▶ _What you have to do_
Everything from the line containing "P1 pin 1: GND -> DC_IN" through the final line of the entries below should be repeated exactly, and nothing else.

*** Begin section ***

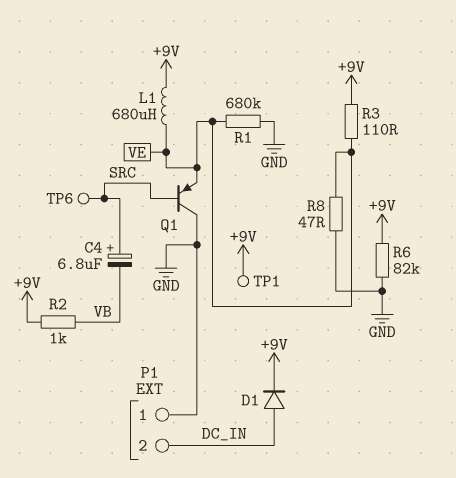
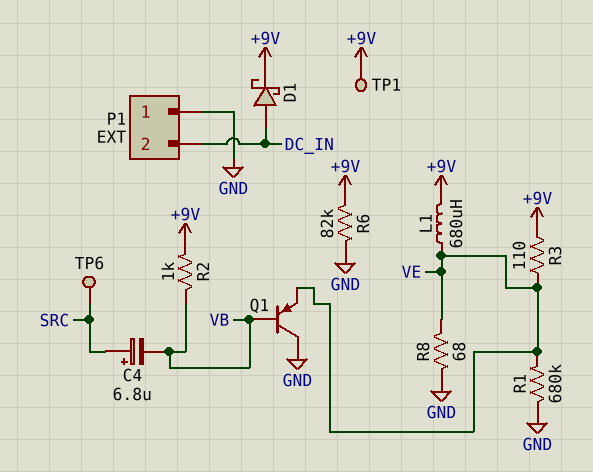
D1: diode (A DC_IN, K +9V) -> schottky (A DC_IN, K +9V)
Q1: PNP (B SRC, C GND, E VE) -> PNP (B VB, C GND, E VE)
R8: 47 (GND, VE) -> 68 (GND, VE)

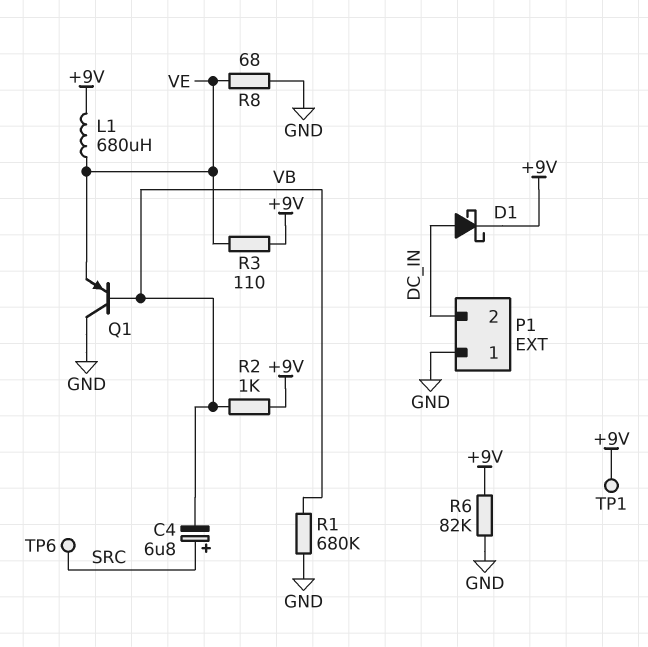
R1: 680k (GND, VE) -> 680k (GND, VB)

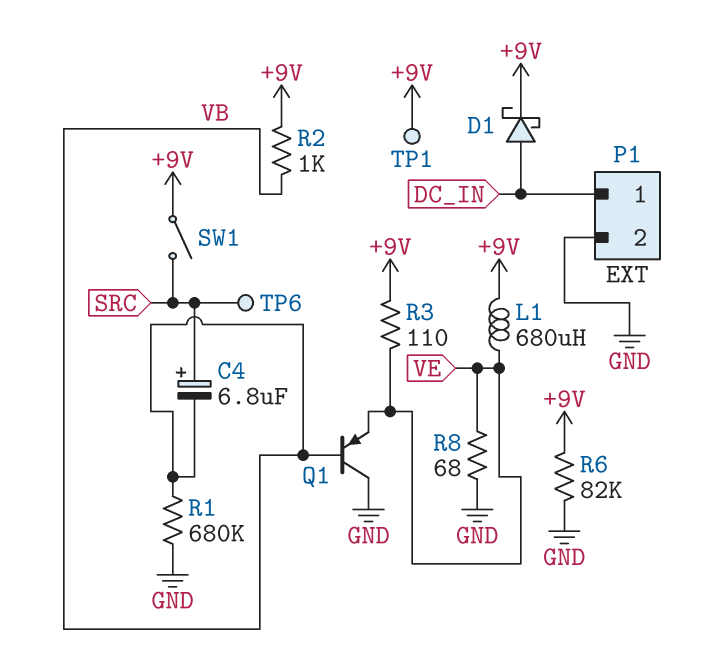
P1 pin 1: GND -> DC_IN
P1 pin 2: DC_IN -> GND
SW1: none -> switch (+9V, SRC)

*** End section ***

▶ _Answer box_
P1 pin 1: GND -> DC_IN
P1 pin 2: DC_IN -> GND
SW1: none -> switch (+9V, SRC)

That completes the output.